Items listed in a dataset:

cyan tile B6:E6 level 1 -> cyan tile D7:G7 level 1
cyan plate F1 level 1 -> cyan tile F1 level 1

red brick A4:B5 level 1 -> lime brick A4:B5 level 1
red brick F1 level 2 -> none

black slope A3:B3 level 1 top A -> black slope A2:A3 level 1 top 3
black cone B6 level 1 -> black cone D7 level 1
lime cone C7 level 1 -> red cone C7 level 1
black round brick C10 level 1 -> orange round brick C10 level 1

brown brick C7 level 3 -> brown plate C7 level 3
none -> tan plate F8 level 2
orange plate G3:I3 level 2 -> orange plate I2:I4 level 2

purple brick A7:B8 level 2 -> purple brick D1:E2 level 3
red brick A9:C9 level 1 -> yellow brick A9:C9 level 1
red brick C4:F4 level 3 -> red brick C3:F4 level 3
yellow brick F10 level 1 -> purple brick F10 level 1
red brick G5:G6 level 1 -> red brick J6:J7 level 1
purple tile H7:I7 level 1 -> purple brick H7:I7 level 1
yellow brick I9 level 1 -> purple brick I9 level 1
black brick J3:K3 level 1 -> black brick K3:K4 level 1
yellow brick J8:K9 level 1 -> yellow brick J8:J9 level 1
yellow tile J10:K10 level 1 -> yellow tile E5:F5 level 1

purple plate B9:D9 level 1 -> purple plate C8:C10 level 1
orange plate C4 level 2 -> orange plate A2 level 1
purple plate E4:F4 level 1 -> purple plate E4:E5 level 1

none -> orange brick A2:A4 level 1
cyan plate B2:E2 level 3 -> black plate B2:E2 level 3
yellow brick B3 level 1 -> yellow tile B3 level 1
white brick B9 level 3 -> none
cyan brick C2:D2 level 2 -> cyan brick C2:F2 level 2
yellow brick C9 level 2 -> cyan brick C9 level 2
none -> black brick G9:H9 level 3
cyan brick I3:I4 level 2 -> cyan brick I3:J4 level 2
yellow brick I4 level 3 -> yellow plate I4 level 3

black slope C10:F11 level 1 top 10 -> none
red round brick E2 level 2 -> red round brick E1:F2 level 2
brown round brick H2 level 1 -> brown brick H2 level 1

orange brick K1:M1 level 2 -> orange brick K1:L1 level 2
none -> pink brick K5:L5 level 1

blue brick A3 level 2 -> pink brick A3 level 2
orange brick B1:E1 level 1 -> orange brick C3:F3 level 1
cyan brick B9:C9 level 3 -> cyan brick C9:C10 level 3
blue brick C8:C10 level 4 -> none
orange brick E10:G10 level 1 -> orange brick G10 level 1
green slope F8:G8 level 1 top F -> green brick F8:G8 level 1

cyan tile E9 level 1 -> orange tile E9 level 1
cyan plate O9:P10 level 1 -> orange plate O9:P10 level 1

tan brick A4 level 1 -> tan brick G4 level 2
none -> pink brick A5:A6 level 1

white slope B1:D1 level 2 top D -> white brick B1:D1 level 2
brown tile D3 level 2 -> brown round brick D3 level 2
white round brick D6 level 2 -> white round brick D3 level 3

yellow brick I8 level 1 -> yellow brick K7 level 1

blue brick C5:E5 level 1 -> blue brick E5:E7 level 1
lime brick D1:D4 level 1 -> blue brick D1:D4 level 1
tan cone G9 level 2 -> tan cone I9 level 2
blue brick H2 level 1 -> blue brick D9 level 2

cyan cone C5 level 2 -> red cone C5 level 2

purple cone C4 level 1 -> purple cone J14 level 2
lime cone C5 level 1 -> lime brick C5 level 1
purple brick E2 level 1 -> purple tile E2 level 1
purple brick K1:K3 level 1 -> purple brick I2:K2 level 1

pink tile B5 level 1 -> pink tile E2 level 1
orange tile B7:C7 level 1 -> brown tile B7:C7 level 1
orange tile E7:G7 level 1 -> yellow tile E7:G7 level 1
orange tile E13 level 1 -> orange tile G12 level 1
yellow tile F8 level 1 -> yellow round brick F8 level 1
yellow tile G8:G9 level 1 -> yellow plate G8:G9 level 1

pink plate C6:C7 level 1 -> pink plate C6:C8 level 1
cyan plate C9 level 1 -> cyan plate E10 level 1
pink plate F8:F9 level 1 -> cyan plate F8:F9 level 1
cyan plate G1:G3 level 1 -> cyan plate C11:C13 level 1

* _PROMPT_: After locating the line holding "orange brick K1:M1" above, output exactly that line and every line after it through the line holding "lime brick D1:D4". Include nothing else.

* _OUTPUT FOR THIS EXERCISE_:
orange brick K1:M1 level 2 -> orange brick K1:L1 level 2
none -> pink brick K5:L5 level 1

blue brick A3 level 2 -> pink brick A3 level 2
orange brick B1:E1 level 1 -> orange brick C3:F3 level 1
cyan brick B9:C9 level 3 -> cyan brick C9:C10 level 3
blue brick C8:C10 level 4 -> none
orange brick E10:G10 level 1 -> orange brick G10 level 1
green slope F8:G8 level 1 top F -> green brick F8:G8 level 1

cyan tile E9 level 1 -> orange tile E9 level 1
cyan plate O9:P10 level 1 -> orange plate O9:P10 level 1

tan brick A4 level 1 -> tan brick G4 level 2
none -> pink brick A5:A6 level 1

white slope B1:D1 level 2 top D -> white brick B1:D1 level 2
brown tile D3 level 2 -> brown round brick D3 level 2
white round brick D6 level 2 -> white round brick D3 level 3

yellow brick I8 level 1 -> yellow brick K7 level 1

blue brick C5:E5 level 1 -> blue brick E5:E7 level 1
lime brick D1:D4 level 1 -> blue brick D1:D4 level 1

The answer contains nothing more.